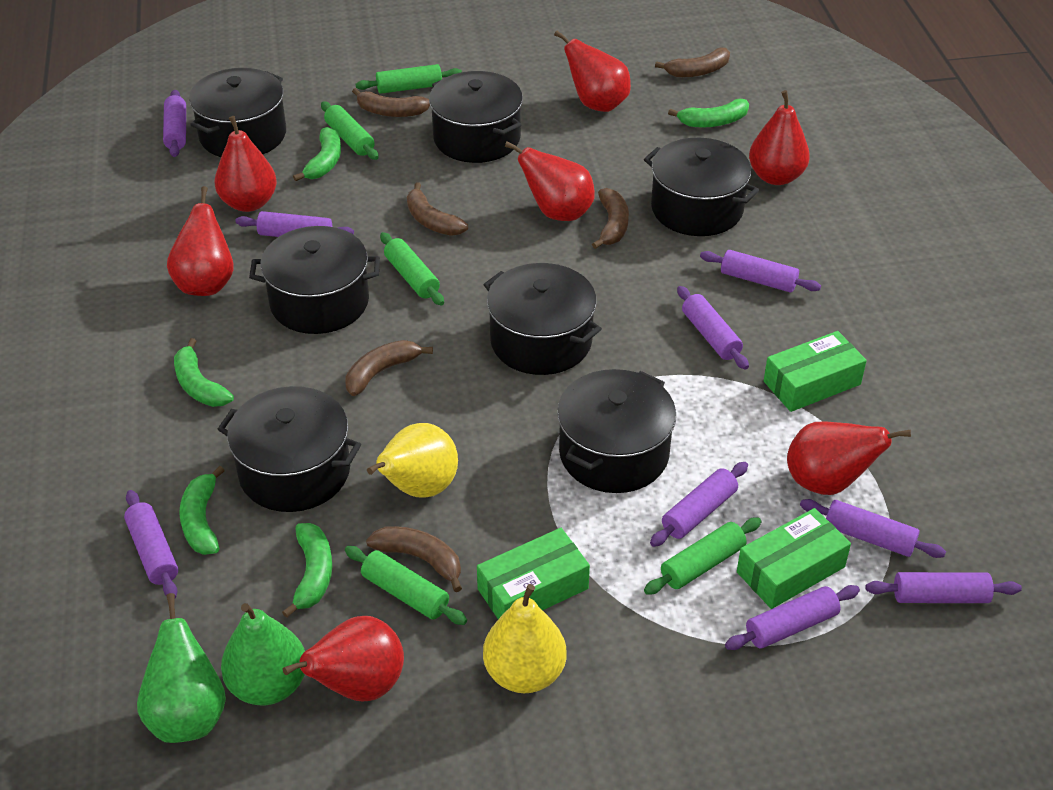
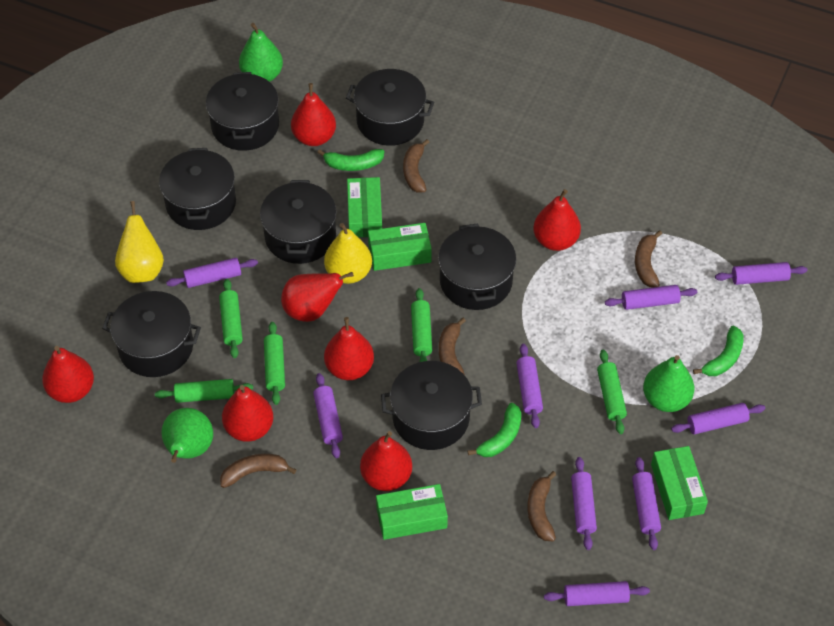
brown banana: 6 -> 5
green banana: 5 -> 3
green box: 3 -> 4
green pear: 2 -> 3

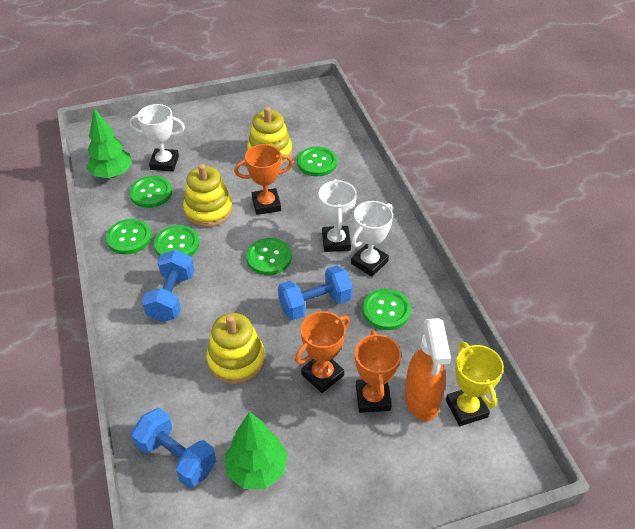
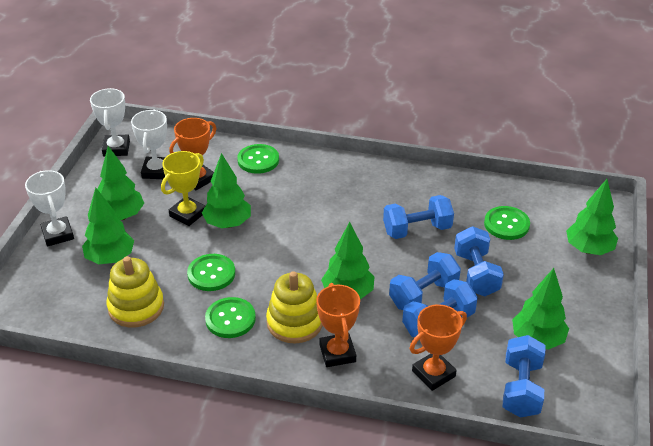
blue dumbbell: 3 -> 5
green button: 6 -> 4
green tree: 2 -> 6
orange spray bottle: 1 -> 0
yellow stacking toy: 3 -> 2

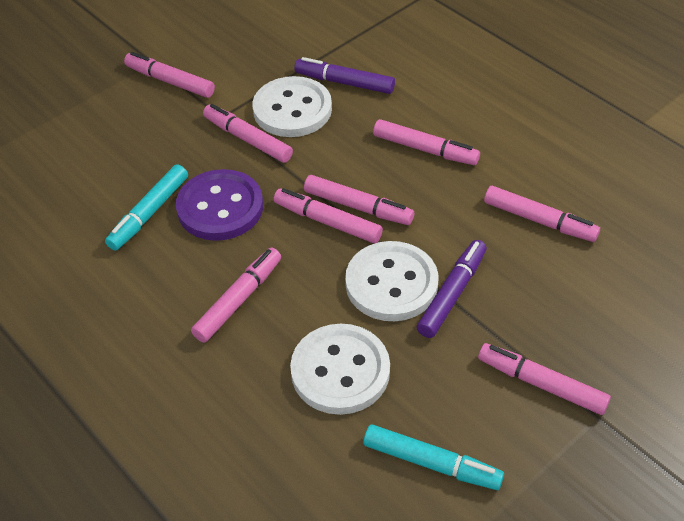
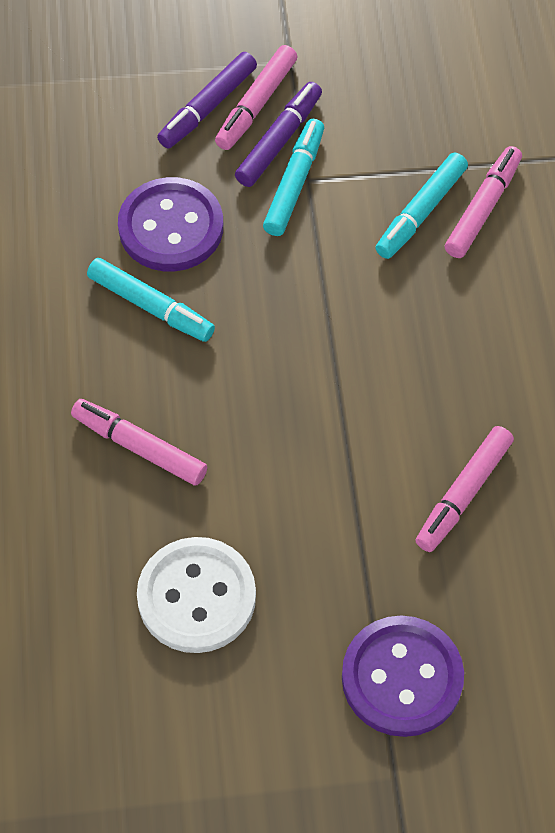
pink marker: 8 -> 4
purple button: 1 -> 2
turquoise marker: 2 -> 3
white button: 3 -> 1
---*---
# Activity
Would you retype all the lines shown above, exactly as written and without any picture?

# Completed exercise
brown banana: 6 -> 5
green banana: 5 -> 3
green box: 3 -> 4
green pear: 2 -> 3

blue dumbbell: 3 -> 5
green button: 6 -> 4
green tree: 2 -> 6
orange spray bottle: 1 -> 0
yellow stacking toy: 3 -> 2

pink marker: 8 -> 4
purple button: 1 -> 2
turquoise marker: 2 -> 3
white button: 3 -> 1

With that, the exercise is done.